==== RECORDS FOR THE TASK ====

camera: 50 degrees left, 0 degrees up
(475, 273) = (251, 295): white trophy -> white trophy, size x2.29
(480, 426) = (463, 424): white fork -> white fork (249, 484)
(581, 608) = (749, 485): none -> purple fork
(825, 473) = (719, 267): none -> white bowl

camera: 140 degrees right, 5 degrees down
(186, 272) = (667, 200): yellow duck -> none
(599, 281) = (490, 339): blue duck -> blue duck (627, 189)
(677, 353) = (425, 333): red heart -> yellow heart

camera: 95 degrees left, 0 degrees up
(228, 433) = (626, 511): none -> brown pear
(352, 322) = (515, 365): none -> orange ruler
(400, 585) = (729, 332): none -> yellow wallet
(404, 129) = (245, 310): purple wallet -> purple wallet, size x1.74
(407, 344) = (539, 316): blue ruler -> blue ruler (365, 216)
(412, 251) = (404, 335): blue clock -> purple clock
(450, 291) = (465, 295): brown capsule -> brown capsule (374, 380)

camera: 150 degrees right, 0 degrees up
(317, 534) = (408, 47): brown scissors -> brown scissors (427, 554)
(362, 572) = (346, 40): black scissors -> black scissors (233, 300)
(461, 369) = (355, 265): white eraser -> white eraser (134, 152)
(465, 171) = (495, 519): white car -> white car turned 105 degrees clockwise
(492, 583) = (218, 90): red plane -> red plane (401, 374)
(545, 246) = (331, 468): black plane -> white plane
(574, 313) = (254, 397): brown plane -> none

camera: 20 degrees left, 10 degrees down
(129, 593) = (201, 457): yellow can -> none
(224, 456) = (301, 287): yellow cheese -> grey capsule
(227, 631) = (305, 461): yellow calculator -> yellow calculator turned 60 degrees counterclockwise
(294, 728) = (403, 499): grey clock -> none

====

Emit only the final stretch of the records: the line containing "(492, 583) = (218, 90): red" through the end, each line exactly as it stands.

(492, 583) = (218, 90): red plane -> red plane (401, 374)
(545, 246) = (331, 468): black plane -> white plane
(574, 313) = (254, 397): brown plane -> none

camera: 20 degrees left, 10 degrees down
(129, 593) = (201, 457): yellow can -> none
(224, 456) = (301, 287): yellow cheese -> grey capsule
(227, 631) = (305, 461): yellow calculator -> yellow calculator turned 60 degrees counterclockwise
(294, 728) = (403, 499): grey clock -> none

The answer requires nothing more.